> [What is being asked]: Tally every line of the listing where the string "turned" is found, and state the total alone.
- Opening Delimiter -
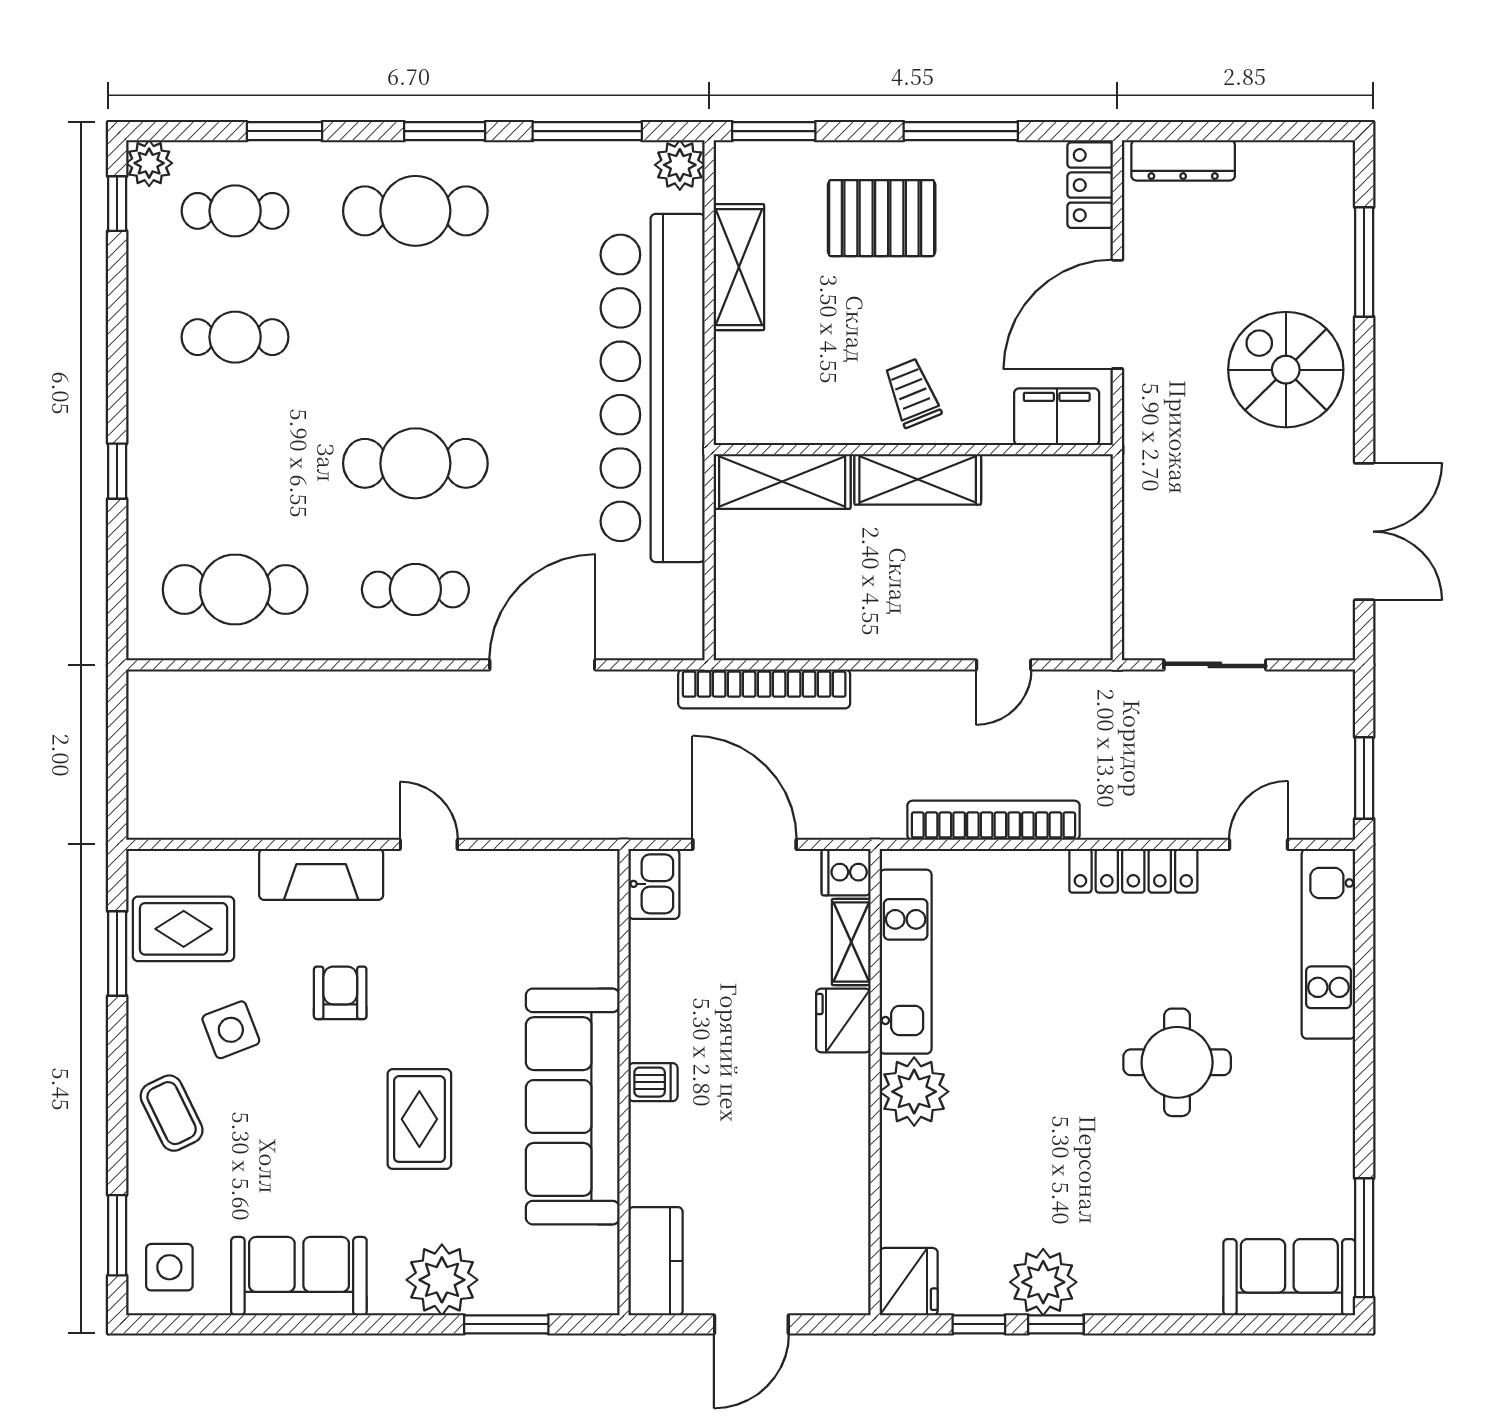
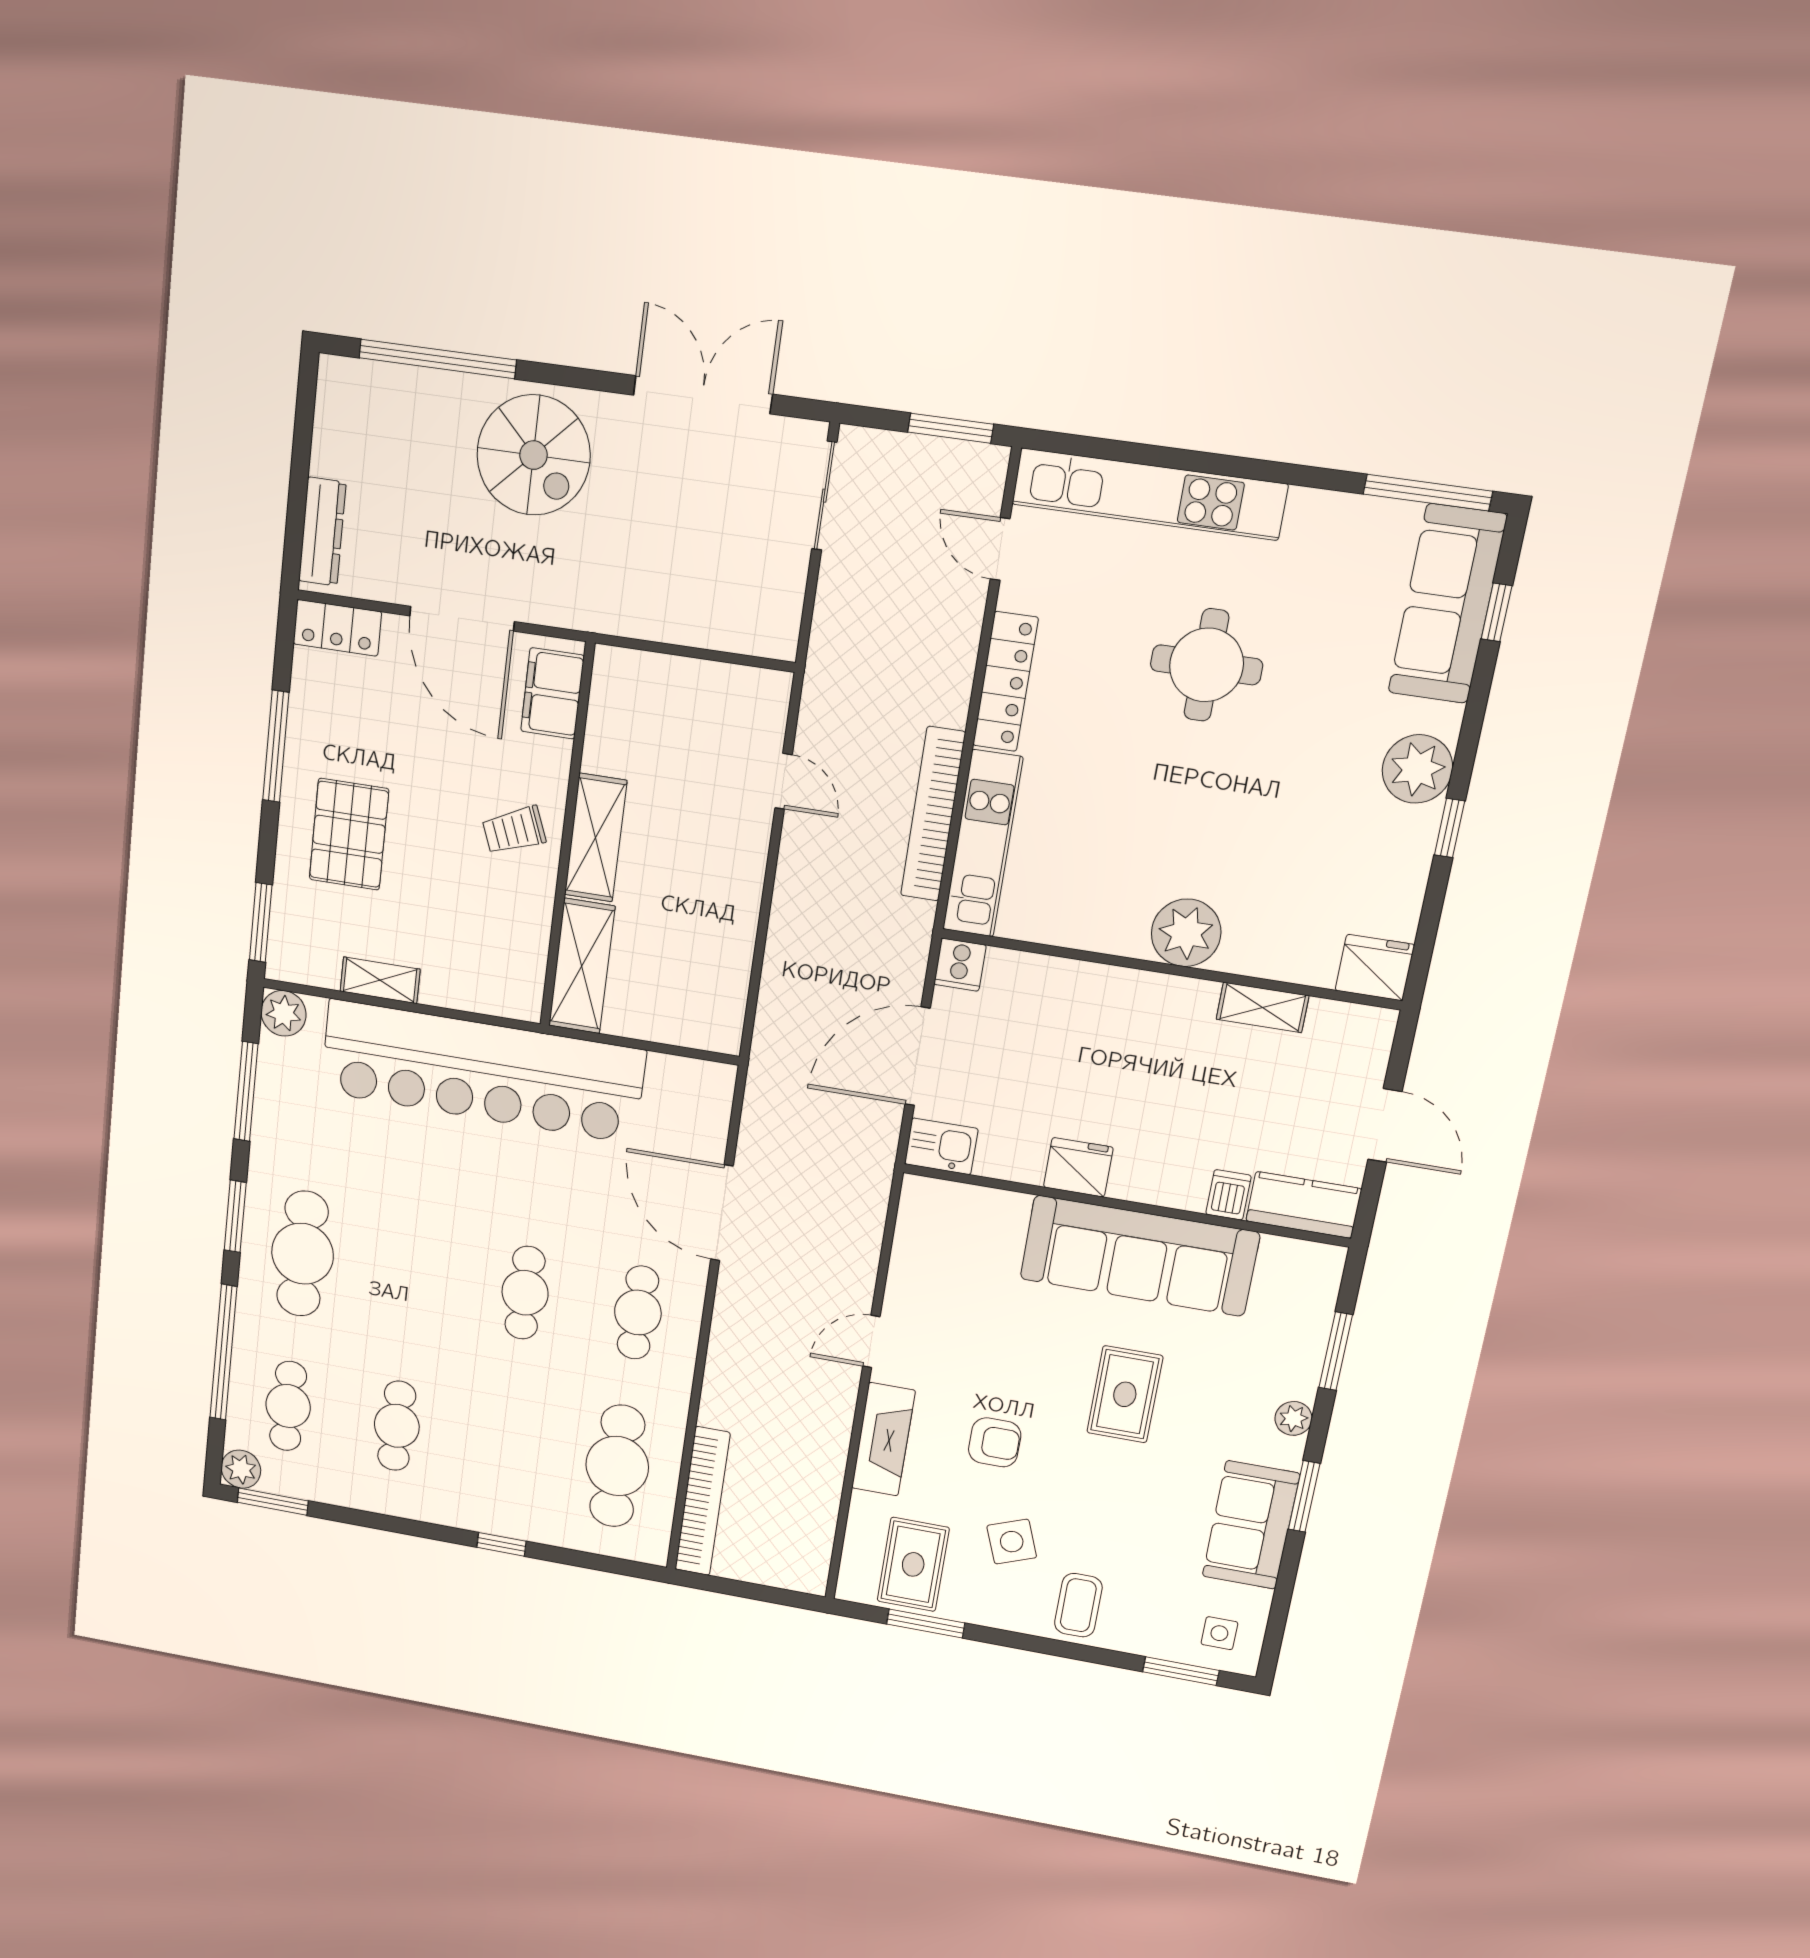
window: (285, 131) -> (223, 1352), width x2.11
window: (117, 204) -> (273, 1502), width x1.50
window: (1364, 262) -> (438, 359), width x1.46
shelving: (739, 267) -> (380, 980), width x0.67, depth x0.75
spiral stairs: (1286, 370) -> (534, 455), turned -90
cafe table: (415, 463) -> (525, 1293), width x0.73, depth x0.74
sliding door: (1215, 665) -> (824, 496), moved
bookcase: (764, 689) -> (702, 1501), moved
shelving: (851, 942) -> (1263, 1007), moved
kitchen unit: (1328, 944) -> (1149, 494), width x1.36
kitchen unit: (906, 962) -> (983, 844), moved, turned 90
armchair: (340, 993) -> (995, 1442), turned 180
fridge: (843, 1021) -> (1078, 1167), moved, turned 180
dishwasher: (653, 1082) -> (1229, 1195), moved
coffee table: (172, 1113) -> (1078, 1605), turned -64
rug: (419, 1119) -> (1125, 1394), turned 90
side table: (169, 1267) -> (1219, 1633), width x0.73, depth x0.73
sofa: (1289, 1277) -> (1447, 604), width x1.36
plant: (442, 1280) -> (1293, 1418), width x0.53, depth x0.53
plant: (1043, 1282) -> (1417, 769), moved
window: (342, 1324) -> (1304, 1496), added
window: (979, 1324) -> (1496, 612), moved

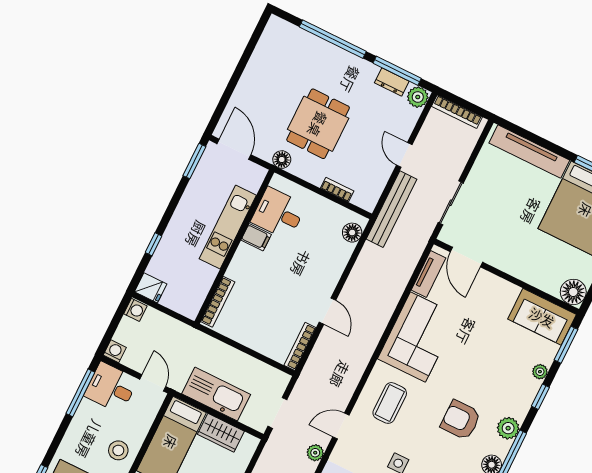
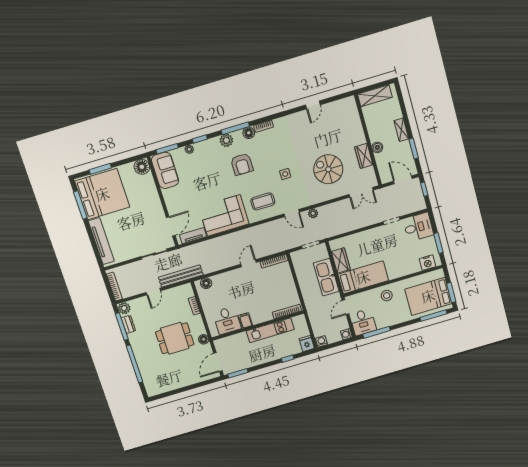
kitchen unit: (228, 227) -> (270, 330), moved

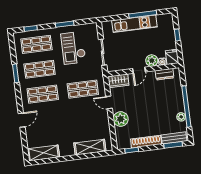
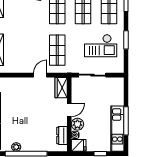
kitchen unit: (134, 24) -> (117, 129), moved
checkout: (73, 48) -> (101, 46), turned 180
door: (139, 70) -> (69, 110), swing flipped
plant: (121, 119) -> (22, 85), removed

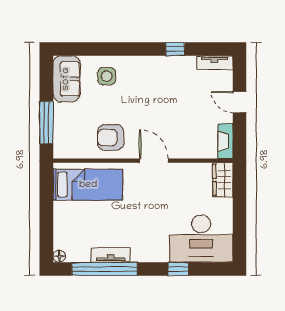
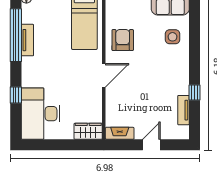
tv unit: (215, 63) -> (183, 110), moved

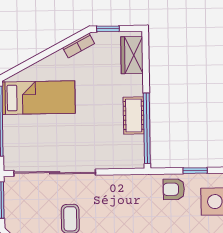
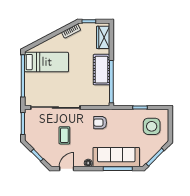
cot: (134, 116) -> (101, 70), width x1.37, depth x1.34
armchair: (174, 189) -> (100, 123), moved

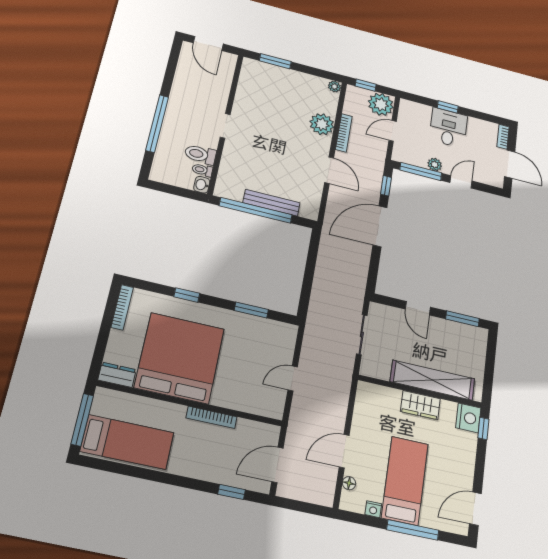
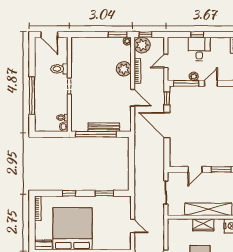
window: (275, 61) -> (117, 35), moved
plant: (381, 104) -> (142, 45), moved
toilet: (200, 154) -> (59, 69), moved
door: (380, 226) -> (167, 125), hinge flipped
door: (418, 308) -> (195, 169), hinge flipped
door: (293, 378) -> (133, 226), swing flipped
- Closing Delimiter -
> [Your solution]: 7